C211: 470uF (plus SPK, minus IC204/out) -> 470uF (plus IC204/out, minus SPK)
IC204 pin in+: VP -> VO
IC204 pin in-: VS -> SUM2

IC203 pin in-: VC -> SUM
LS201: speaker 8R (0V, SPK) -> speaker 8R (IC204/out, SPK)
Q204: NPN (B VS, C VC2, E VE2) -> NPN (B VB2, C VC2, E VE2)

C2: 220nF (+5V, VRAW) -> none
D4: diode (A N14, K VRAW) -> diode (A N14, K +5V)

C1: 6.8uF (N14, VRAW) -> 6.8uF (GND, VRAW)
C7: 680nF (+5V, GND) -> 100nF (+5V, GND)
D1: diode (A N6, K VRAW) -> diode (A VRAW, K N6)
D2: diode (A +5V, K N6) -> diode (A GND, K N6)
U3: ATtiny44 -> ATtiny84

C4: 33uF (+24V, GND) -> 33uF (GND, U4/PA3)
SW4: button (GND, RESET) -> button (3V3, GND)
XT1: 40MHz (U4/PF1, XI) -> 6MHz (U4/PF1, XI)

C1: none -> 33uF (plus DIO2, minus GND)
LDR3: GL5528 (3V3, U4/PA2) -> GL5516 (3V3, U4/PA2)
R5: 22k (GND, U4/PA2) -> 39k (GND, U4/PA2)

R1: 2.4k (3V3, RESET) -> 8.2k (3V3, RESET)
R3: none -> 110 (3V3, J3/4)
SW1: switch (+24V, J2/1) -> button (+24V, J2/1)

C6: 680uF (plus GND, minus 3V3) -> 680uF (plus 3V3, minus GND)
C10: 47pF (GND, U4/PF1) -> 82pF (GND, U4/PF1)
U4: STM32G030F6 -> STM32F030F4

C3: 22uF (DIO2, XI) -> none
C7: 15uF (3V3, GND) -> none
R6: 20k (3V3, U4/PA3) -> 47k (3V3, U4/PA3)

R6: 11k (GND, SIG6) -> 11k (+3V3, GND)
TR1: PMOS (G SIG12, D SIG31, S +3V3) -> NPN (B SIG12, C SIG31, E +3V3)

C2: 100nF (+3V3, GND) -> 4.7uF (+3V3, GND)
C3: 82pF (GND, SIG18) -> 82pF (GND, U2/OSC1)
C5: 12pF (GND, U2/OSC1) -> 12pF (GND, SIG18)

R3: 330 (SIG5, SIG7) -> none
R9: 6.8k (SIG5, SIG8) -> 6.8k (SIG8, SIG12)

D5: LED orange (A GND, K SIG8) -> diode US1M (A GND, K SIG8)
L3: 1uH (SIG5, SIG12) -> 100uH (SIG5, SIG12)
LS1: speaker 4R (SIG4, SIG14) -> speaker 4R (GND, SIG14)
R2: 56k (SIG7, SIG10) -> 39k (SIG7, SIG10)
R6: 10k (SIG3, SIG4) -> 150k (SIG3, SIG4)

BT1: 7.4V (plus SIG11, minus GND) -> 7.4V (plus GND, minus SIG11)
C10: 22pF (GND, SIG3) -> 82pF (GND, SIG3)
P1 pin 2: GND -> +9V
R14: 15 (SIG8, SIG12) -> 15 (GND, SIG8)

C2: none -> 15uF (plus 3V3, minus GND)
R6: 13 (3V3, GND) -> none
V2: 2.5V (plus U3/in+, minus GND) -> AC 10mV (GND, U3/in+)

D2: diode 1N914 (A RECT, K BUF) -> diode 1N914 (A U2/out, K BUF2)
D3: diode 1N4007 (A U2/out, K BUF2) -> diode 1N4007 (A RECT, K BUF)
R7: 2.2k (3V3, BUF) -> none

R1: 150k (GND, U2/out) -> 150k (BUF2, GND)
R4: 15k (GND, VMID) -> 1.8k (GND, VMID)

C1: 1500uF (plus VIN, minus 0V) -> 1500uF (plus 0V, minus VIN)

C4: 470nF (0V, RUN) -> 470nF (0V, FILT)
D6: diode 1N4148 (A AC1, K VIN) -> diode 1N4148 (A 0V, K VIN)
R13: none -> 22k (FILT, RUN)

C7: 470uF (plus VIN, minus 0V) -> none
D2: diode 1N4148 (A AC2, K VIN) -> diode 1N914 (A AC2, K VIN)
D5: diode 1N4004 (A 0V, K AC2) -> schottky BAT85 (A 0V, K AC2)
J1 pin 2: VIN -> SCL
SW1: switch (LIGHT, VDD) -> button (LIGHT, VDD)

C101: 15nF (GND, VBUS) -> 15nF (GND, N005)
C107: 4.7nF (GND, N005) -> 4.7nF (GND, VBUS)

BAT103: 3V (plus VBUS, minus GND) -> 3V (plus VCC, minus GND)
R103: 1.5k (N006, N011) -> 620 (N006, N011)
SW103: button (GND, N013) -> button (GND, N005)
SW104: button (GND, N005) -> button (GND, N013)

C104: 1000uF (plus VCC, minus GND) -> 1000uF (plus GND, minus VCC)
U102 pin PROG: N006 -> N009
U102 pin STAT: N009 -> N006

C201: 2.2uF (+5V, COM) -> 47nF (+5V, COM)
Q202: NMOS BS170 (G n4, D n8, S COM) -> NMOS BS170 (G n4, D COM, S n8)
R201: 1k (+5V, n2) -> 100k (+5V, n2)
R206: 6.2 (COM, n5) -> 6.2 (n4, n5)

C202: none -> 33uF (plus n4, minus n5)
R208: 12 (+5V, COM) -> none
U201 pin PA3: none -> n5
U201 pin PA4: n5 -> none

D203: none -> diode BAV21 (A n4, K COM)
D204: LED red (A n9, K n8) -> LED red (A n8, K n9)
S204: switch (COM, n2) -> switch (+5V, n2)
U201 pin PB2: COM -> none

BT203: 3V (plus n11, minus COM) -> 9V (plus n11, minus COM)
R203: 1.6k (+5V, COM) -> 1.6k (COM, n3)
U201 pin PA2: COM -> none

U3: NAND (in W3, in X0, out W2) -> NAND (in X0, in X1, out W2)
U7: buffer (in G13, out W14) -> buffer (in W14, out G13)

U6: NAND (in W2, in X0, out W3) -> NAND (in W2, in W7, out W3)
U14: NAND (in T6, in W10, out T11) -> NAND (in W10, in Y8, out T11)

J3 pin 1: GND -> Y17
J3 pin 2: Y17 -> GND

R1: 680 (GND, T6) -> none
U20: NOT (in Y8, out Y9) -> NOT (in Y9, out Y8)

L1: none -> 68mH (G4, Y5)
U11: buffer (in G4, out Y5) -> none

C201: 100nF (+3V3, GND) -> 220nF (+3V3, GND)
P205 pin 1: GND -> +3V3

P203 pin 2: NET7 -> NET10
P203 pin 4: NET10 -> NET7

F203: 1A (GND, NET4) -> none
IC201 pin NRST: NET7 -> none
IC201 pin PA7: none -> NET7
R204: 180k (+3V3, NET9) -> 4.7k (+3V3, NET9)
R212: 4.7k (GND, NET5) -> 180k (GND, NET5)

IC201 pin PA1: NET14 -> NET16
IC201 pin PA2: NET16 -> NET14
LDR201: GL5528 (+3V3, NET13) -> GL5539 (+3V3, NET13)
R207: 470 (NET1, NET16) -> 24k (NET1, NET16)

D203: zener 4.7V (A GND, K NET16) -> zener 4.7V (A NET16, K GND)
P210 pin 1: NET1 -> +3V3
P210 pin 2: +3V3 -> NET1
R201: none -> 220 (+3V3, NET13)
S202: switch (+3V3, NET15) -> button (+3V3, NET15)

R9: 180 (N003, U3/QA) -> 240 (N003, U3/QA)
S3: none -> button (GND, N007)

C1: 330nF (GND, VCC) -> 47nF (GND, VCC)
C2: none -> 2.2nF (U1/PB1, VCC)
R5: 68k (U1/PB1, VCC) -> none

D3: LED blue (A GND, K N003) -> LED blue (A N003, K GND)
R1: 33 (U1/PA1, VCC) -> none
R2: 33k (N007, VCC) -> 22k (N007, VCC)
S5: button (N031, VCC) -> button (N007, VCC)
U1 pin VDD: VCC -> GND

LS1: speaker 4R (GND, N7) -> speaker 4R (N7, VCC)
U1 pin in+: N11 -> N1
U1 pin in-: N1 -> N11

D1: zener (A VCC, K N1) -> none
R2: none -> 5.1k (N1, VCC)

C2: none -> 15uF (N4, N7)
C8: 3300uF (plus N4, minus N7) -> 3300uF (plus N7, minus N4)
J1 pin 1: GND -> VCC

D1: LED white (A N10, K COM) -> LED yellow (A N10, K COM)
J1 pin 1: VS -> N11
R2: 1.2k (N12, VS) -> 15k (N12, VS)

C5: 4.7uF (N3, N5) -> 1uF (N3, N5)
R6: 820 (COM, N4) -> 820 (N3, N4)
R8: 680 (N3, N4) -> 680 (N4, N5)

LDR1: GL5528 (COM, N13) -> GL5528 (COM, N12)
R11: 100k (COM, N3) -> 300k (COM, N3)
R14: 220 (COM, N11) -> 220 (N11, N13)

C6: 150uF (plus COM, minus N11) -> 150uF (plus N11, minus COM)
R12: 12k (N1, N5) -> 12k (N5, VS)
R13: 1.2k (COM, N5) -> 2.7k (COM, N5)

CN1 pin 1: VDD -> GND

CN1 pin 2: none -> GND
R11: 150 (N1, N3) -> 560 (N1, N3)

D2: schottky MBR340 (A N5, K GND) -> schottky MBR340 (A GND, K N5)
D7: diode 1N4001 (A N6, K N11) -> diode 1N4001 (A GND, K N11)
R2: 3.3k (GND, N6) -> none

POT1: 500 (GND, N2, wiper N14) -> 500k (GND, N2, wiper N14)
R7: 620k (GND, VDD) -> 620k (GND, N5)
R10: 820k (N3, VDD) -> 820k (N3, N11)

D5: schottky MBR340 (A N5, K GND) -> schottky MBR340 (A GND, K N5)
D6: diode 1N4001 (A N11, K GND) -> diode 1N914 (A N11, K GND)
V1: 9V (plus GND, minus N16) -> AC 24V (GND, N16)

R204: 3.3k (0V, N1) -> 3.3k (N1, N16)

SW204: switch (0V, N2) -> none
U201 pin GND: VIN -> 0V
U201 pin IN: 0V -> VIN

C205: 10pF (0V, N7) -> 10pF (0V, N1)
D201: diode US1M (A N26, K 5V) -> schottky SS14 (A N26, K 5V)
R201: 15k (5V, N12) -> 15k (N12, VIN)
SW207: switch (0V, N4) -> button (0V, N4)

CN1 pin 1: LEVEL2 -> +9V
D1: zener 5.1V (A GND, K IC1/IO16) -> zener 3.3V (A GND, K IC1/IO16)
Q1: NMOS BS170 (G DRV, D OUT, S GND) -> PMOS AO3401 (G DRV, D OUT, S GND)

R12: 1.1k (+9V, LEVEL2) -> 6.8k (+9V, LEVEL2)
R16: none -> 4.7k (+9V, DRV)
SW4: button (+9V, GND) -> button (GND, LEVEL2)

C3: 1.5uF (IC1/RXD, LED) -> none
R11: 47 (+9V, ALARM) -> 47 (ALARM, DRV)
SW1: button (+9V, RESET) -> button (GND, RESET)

==========

▶ _EXERCISE DETAILS_
Starting with the first line of the records above, give back each line exactly until the line with "Q204: NPN (B" has been given as well.

▶ _EXERCISE SOLUTION_
C211: 470uF (plus SPK, minus IC204/out) -> 470uF (plus IC204/out, minus SPK)
IC204 pin in+: VP -> VO
IC204 pin in-: VS -> SUM2

IC203 pin in-: VC -> SUM
LS201: speaker 8R (0V, SPK) -> speaker 8R (IC204/out, SPK)
Q204: NPN (B VS, C VC2, E VE2) -> NPN (B VB2, C VC2, E VE2)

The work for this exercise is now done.